== Exercise requirements ==
Reproduce every line of the material, exactly as given.

== Entries shown ==
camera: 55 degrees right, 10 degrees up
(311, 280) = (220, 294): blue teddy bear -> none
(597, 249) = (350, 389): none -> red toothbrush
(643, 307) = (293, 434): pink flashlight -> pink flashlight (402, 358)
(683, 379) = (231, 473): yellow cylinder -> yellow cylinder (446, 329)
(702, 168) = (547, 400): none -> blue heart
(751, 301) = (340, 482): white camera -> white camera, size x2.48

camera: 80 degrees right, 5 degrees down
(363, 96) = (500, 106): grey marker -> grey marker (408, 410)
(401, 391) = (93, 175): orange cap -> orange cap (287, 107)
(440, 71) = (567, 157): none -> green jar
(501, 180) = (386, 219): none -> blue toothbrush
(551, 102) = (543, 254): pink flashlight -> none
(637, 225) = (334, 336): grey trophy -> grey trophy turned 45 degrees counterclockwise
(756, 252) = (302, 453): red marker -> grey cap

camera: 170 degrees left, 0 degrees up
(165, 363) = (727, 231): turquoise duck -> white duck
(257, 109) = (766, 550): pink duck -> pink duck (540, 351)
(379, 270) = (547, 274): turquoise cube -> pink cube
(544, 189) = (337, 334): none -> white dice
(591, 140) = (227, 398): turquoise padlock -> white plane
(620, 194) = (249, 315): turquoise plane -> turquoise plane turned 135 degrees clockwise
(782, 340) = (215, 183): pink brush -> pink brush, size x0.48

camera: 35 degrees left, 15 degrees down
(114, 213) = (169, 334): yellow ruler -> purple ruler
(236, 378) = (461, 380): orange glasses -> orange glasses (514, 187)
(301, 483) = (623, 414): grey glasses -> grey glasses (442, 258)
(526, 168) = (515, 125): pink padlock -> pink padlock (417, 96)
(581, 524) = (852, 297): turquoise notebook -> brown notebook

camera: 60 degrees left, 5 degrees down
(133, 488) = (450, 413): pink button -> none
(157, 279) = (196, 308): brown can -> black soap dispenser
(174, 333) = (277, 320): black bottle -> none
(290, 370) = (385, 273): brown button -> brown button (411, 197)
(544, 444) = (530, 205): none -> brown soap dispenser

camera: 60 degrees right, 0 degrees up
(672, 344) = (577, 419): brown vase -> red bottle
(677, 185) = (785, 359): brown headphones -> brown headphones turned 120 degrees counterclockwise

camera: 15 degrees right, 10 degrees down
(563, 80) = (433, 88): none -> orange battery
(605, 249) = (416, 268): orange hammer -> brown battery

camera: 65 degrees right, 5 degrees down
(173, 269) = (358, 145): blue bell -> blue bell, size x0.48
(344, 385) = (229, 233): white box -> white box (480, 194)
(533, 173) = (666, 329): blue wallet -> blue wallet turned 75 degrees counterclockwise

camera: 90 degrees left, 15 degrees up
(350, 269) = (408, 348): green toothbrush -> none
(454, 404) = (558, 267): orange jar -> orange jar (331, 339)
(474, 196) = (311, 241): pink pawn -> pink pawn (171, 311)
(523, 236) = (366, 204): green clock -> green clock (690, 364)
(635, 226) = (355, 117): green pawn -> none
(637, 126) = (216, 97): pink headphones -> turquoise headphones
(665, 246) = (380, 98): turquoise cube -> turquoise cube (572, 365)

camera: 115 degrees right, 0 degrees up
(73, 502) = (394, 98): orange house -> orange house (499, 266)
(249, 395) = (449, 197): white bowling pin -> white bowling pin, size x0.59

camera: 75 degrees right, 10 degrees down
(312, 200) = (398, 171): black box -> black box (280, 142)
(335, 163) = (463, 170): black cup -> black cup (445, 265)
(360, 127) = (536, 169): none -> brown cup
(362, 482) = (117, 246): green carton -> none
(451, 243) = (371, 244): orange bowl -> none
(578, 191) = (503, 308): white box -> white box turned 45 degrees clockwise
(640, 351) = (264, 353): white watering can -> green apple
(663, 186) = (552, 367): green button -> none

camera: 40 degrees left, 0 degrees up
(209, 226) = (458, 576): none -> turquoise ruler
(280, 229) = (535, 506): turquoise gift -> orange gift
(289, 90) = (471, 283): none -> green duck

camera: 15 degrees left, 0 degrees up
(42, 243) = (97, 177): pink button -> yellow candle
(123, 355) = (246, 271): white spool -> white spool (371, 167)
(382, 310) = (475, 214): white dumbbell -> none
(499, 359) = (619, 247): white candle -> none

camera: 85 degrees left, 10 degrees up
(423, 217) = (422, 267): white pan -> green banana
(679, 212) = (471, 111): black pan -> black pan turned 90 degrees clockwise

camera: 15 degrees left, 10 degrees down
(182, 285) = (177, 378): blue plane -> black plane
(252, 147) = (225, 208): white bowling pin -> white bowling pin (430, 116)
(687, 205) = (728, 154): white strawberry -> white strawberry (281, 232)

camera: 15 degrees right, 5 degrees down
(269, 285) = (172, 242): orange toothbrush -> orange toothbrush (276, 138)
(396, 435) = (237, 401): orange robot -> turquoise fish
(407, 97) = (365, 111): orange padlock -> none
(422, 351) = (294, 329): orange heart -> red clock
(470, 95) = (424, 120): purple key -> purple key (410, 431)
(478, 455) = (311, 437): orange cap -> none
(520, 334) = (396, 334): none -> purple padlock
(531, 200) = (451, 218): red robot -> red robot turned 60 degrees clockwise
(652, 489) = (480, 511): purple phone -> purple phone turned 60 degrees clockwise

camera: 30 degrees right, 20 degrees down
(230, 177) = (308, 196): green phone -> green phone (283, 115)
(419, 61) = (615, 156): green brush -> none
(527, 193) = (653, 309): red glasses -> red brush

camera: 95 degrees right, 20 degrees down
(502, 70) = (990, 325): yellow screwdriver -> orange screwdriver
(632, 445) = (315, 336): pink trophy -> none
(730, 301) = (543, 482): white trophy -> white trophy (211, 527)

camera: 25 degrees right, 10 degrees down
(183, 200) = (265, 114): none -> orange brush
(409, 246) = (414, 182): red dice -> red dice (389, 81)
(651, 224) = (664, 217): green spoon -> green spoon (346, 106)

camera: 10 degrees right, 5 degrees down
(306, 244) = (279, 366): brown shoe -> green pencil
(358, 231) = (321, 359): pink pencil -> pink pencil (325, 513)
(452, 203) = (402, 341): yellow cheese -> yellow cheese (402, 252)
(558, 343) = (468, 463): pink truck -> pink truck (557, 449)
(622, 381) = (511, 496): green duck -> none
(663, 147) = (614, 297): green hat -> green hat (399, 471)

== Response ==
camera: 55 degrees right, 10 degrees up
(311, 280) = (220, 294): blue teddy bear -> none
(597, 249) = (350, 389): none -> red toothbrush
(643, 307) = (293, 434): pink flashlight -> pink flashlight (402, 358)
(683, 379) = (231, 473): yellow cylinder -> yellow cylinder (446, 329)
(702, 168) = (547, 400): none -> blue heart
(751, 301) = (340, 482): white camera -> white camera, size x2.48

camera: 80 degrees right, 5 degrees down
(363, 96) = (500, 106): grey marker -> grey marker (408, 410)
(401, 391) = (93, 175): orange cap -> orange cap (287, 107)
(440, 71) = (567, 157): none -> green jar
(501, 180) = (386, 219): none -> blue toothbrush
(551, 102) = (543, 254): pink flashlight -> none
(637, 225) = (334, 336): grey trophy -> grey trophy turned 45 degrees counterclockwise
(756, 252) = (302, 453): red marker -> grey cap

camera: 170 degrees left, 0 degrees up
(165, 363) = (727, 231): turquoise duck -> white duck
(257, 109) = (766, 550): pink duck -> pink duck (540, 351)
(379, 270) = (547, 274): turquoise cube -> pink cube
(544, 189) = (337, 334): none -> white dice
(591, 140) = (227, 398): turquoise padlock -> white plane
(620, 194) = (249, 315): turquoise plane -> turquoise plane turned 135 degrees clockwise
(782, 340) = (215, 183): pink brush -> pink brush, size x0.48

camera: 35 degrees left, 15 degrees down
(114, 213) = (169, 334): yellow ruler -> purple ruler
(236, 378) = (461, 380): orange glasses -> orange glasses (514, 187)
(301, 483) = (623, 414): grey glasses -> grey glasses (442, 258)
(526, 168) = (515, 125): pink padlock -> pink padlock (417, 96)
(581, 524) = (852, 297): turquoise notebook -> brown notebook

camera: 60 degrees left, 5 degrees down
(133, 488) = (450, 413): pink button -> none
(157, 279) = (196, 308): brown can -> black soap dispenser
(174, 333) = (277, 320): black bottle -> none
(290, 370) = (385, 273): brown button -> brown button (411, 197)
(544, 444) = (530, 205): none -> brown soap dispenser

camera: 60 degrees right, 0 degrees up
(672, 344) = (577, 419): brown vase -> red bottle
(677, 185) = (785, 359): brown headphones -> brown headphones turned 120 degrees counterclockwise

camera: 15 degrees right, 10 degrees down
(563, 80) = (433, 88): none -> orange battery
(605, 249) = (416, 268): orange hammer -> brown battery

camera: 65 degrees right, 5 degrees down
(173, 269) = (358, 145): blue bell -> blue bell, size x0.48
(344, 385) = (229, 233): white box -> white box (480, 194)
(533, 173) = (666, 329): blue wallet -> blue wallet turned 75 degrees counterclockwise

camera: 90 degrees left, 15 degrees up
(350, 269) = (408, 348): green toothbrush -> none
(454, 404) = (558, 267): orange jar -> orange jar (331, 339)
(474, 196) = (311, 241): pink pawn -> pink pawn (171, 311)
(523, 236) = (366, 204): green clock -> green clock (690, 364)
(635, 226) = (355, 117): green pawn -> none
(637, 126) = (216, 97): pink headphones -> turquoise headphones
(665, 246) = (380, 98): turquoise cube -> turquoise cube (572, 365)

camera: 115 degrees right, 0 degrees up
(73, 502) = (394, 98): orange house -> orange house (499, 266)
(249, 395) = (449, 197): white bowling pin -> white bowling pin, size x0.59

camera: 75 degrees right, 10 degrees down
(312, 200) = (398, 171): black box -> black box (280, 142)
(335, 163) = (463, 170): black cup -> black cup (445, 265)
(360, 127) = (536, 169): none -> brown cup
(362, 482) = (117, 246): green carton -> none
(451, 243) = (371, 244): orange bowl -> none
(578, 191) = (503, 308): white box -> white box turned 45 degrees clockwise
(640, 351) = (264, 353): white watering can -> green apple
(663, 186) = (552, 367): green button -> none

camera: 40 degrees left, 0 degrees up
(209, 226) = (458, 576): none -> turquoise ruler
(280, 229) = (535, 506): turquoise gift -> orange gift
(289, 90) = (471, 283): none -> green duck

camera: 15 degrees left, 0 degrees up
(42, 243) = (97, 177): pink button -> yellow candle
(123, 355) = (246, 271): white spool -> white spool (371, 167)
(382, 310) = (475, 214): white dumbbell -> none
(499, 359) = (619, 247): white candle -> none

camera: 85 degrees left, 10 degrees up
(423, 217) = (422, 267): white pan -> green banana
(679, 212) = (471, 111): black pan -> black pan turned 90 degrees clockwise

camera: 15 degrees left, 10 degrees down
(182, 285) = (177, 378): blue plane -> black plane
(252, 147) = (225, 208): white bowling pin -> white bowling pin (430, 116)
(687, 205) = (728, 154): white strawberry -> white strawberry (281, 232)

camera: 15 degrees right, 5 degrees down
(269, 285) = (172, 242): orange toothbrush -> orange toothbrush (276, 138)
(396, 435) = (237, 401): orange robot -> turquoise fish
(407, 97) = (365, 111): orange padlock -> none
(422, 351) = (294, 329): orange heart -> red clock
(470, 95) = (424, 120): purple key -> purple key (410, 431)
(478, 455) = (311, 437): orange cap -> none
(520, 334) = (396, 334): none -> purple padlock
(531, 200) = (451, 218): red robot -> red robot turned 60 degrees clockwise
(652, 489) = (480, 511): purple phone -> purple phone turned 60 degrees clockwise

camera: 30 degrees right, 20 degrees down
(230, 177) = (308, 196): green phone -> green phone (283, 115)
(419, 61) = (615, 156): green brush -> none
(527, 193) = (653, 309): red glasses -> red brush

camera: 95 degrees right, 20 degrees down
(502, 70) = (990, 325): yellow screwdriver -> orange screwdriver
(632, 445) = (315, 336): pink trophy -> none
(730, 301) = (543, 482): white trophy -> white trophy (211, 527)

camera: 25 degrees right, 10 degrees down
(183, 200) = (265, 114): none -> orange brush
(409, 246) = (414, 182): red dice -> red dice (389, 81)
(651, 224) = (664, 217): green spoon -> green spoon (346, 106)

camera: 10 degrees right, 5 degrees down
(306, 244) = (279, 366): brown shoe -> green pencil
(358, 231) = (321, 359): pink pencil -> pink pencil (325, 513)
(452, 203) = (402, 341): yellow cheese -> yellow cheese (402, 252)
(558, 343) = (468, 463): pink truck -> pink truck (557, 449)
(622, 381) = (511, 496): green duck -> none
(663, 147) = (614, 297): green hat -> green hat (399, 471)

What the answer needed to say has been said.